→ **WORK ORDER**
Transcribe the entries that follow, every word as written, and drop the pictures.

(Image crops with footprint polygons)

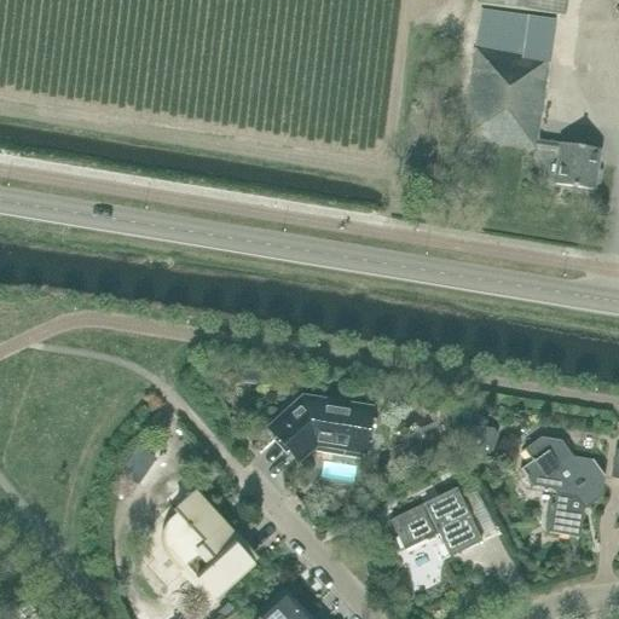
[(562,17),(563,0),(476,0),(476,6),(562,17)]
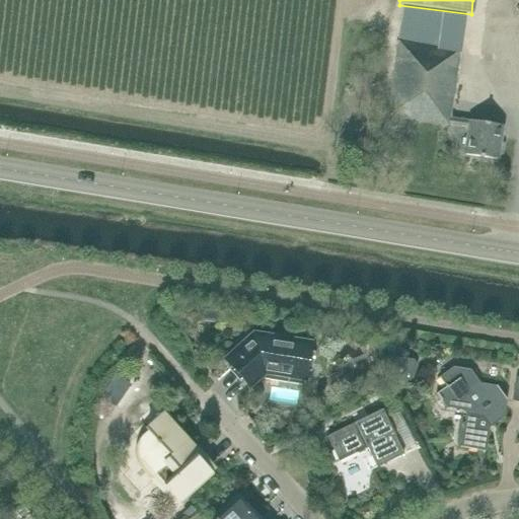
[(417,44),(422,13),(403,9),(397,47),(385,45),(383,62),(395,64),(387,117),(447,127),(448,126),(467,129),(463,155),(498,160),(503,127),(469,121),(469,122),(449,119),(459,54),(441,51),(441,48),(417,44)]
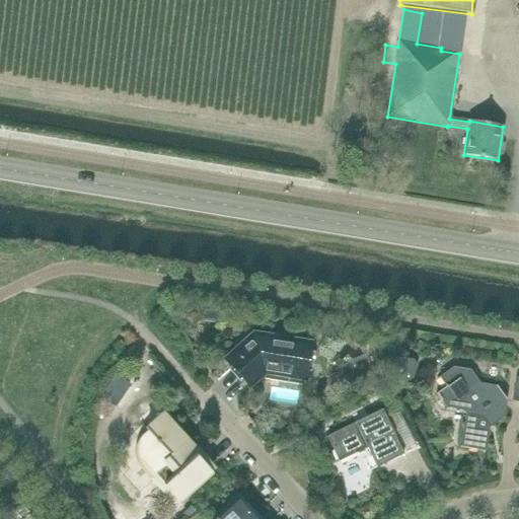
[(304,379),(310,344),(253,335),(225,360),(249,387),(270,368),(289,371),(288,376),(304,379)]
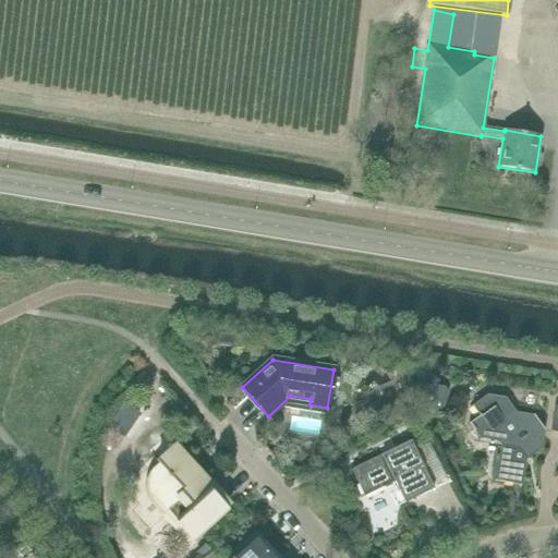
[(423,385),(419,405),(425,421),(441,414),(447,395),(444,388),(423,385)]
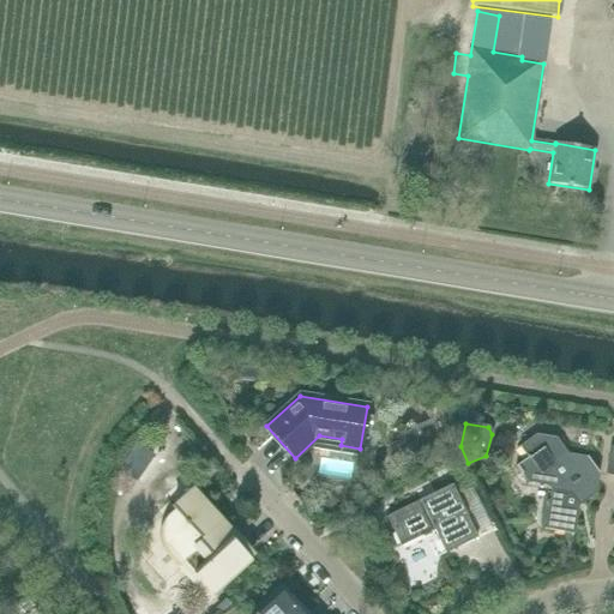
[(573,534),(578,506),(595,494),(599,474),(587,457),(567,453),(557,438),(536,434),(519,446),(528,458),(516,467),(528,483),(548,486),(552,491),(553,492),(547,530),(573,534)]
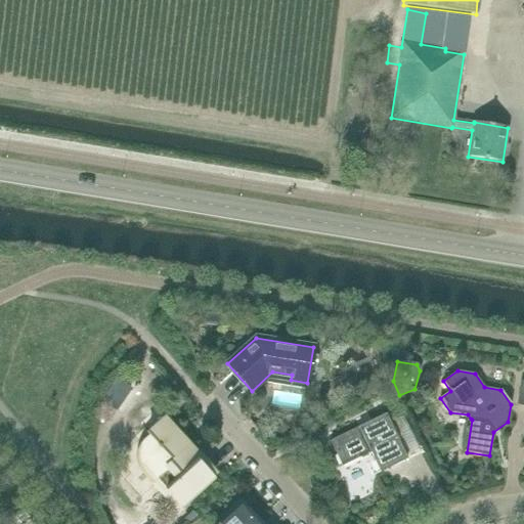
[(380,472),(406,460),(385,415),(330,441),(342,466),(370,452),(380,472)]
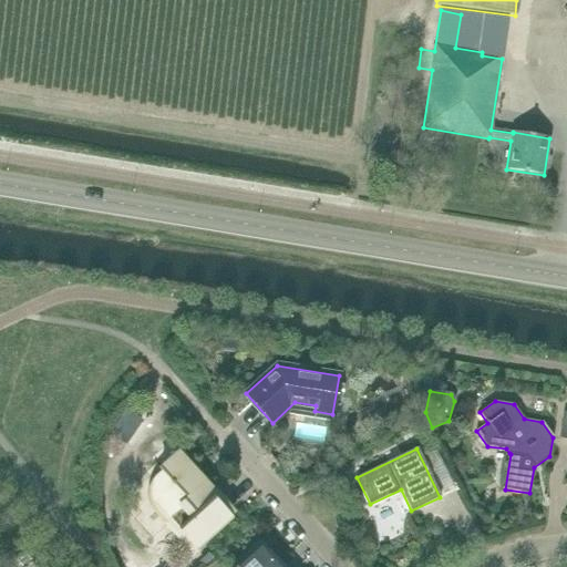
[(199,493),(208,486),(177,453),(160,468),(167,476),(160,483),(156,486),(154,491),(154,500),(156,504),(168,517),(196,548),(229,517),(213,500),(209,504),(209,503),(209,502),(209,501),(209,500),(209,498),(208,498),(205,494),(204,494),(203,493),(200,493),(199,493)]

→ **EXERCISE SOLUTION**
[(562,17),(563,0),(476,0),(476,6),(562,17)]
[(417,44),(422,13),(403,9),(397,47),(385,45),(383,62),(395,64),(387,117),(447,127),(448,126),(467,129),(463,155),(498,160),(503,127),(469,121),(469,122),(449,119),(459,54),(441,51),(441,48),(417,44)]
[(304,379),(310,344),(253,335),(225,360),(249,387),(270,368),(289,371),(288,376),(304,379)]
[(423,385),(419,405),(425,421),(441,414),(447,395),(444,388),(423,385)]
[(573,534),(578,506),(595,494),(599,474),(587,457),(567,453),(557,438),(536,434),(519,446),(528,458),(516,467),(528,483),(548,486),(552,491),(553,492),(547,530),(573,534)]
[(380,472),(406,460),(385,415),(330,441),(342,466),(370,452),(380,472)]
[(199,493),(208,486),(177,453),(160,468),(167,476),(160,483),(156,486),(154,491),(154,500),(156,504),(168,517),(196,548),(229,517),(213,500),(209,504),(209,503),(209,502),(209,501),(209,500),(209,498),(208,498),(205,494),(204,494),(203,493),(200,493),(199,493)]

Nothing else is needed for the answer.